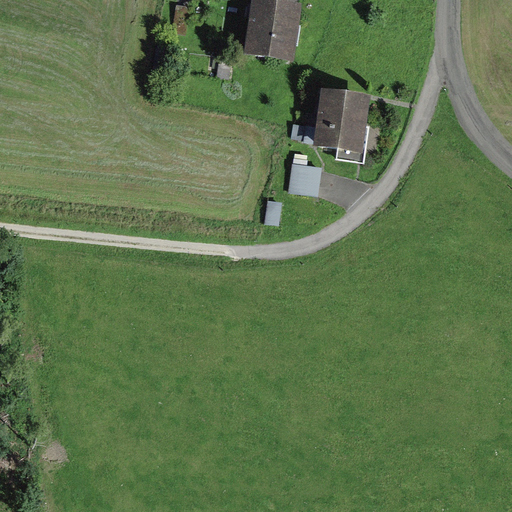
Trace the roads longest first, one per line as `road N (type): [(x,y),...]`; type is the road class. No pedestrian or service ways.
road 1 (track): [(0,230),(246,256),(308,248),(364,212),(404,163),(452,45)]
road 2 (unclassified): [(511,162),(474,122),(452,45),(450,0)]
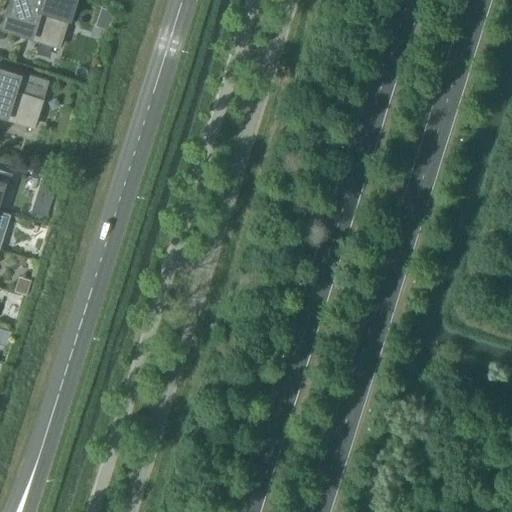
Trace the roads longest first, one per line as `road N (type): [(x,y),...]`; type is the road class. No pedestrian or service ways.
road 1 (secondary): [(411,0),(249,511)]
road 2 (secondary): [(316,511),(478,0)]
road 3 (unknown): [(146,511),(307,0)]
road 4 (tertiary): [(27,511),(188,0)]
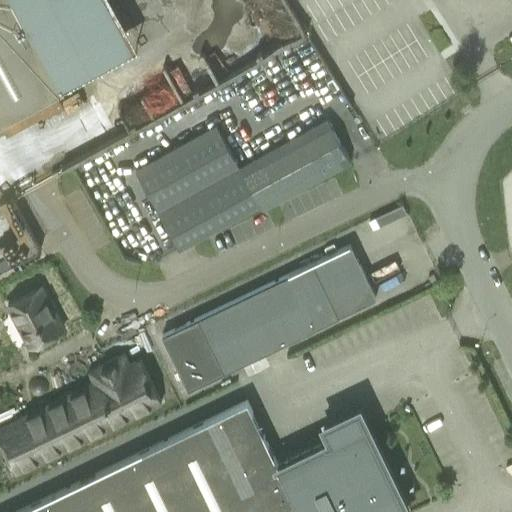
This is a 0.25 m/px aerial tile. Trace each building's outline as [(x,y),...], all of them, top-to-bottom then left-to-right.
[(13,0),(0,0),(0,125),(63,91),(13,0)] [(67,111),(73,108),(83,103),(77,92),(61,101),(67,111)] [(178,248),(185,245),(259,204),(262,209),(350,161),(327,118),(239,167),(216,124),(135,169),(178,248)] [(11,197),(0,202),(0,207),(16,236),(0,245),(0,247),(10,265),(40,248),(11,197)] [(379,226),(406,213),(402,205),(375,218),(379,226)] [(187,389),(339,316),(376,298),(350,245),(288,275),(287,275),(161,335),(187,389)] [(7,305),(30,347),(63,329),(40,287),(7,305)] [(0,440),(15,472),(160,402),(139,359),(129,364),(124,354),(88,371),(93,381),(0,425),(0,440)] [(246,401),(14,511),(403,511),(407,511),(382,459),(365,424),(358,408),(323,425),(330,441),(278,466),(246,401)]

——————

EXERCISE INSTRUCTIONS:
Convert all of the data above into a Markdown table with the columns "Row" and "Line", one non-blank line per row, numbered in order. Omit the pictures.

WRITTEN RESPONSE:
| Row | Line |
|---|---|
| 1 | Trace the roads longest first, one per line as `road N (type): [(x,y),...]`; type is the road class. No pedestrian or service ways. |
| 2 | road 1 (track): [(0,230),(246,256),(308,248),(364,212),(404,163),(452,45)] |
| 3 | road 2 (unclassified): [(511,162),(474,122),(452,45),(450,0)] |
| 4 | Trace the roads longest first, one per line as `road N (type): [(x,y),...]`; type is the road class. No pedestrian or service ways. |
| 5 | road 1 (secondary): [(411,0),(249,511)] |
| 6 | road 2 (secondary): [(316,511),(478,0)] |
| 7 | road 3 (unknown): [(146,511),(307,0)] |
| 8 | road 4 (tertiary): [(27,511),(188,0)] |
| 9 | This is a 0.25 m/px aerial tile. Trace each building's outline as [(x,y),...], all of them, top-to-bottom then left-to-right. |
| 10 | [(13,0),(0,0),(0,125),(63,91),(13,0)] [(67,111),(73,108),(83,103),(77,92),(61,101),(67,111)] [(178,248),(185,245),(259,204),(262,209),(350,161),(327,118),(239,167),(216,124),(135,169),(178,248)] [(11,197),(0,202),(0,207),(16,236),(0,245),(0,247),(10,265),(40,248),(11,197)] [(379,226),(406,213),(402,205),(375,218),(379,226)] [(187,389),(339,316),(376,298),(350,245),(288,275),(287,275),(161,335),(187,389)] [(7,305),(30,347),(63,329),(40,287),(7,305)] [(0,440),(15,472),(160,402),(139,359),(129,364),(124,354),(88,371),(93,381),(0,425),(0,440)] [(246,401),(14,511),(403,511),(407,511),(382,459),(365,424),(358,408),(323,425),(330,441),(278,466),(246,401)] |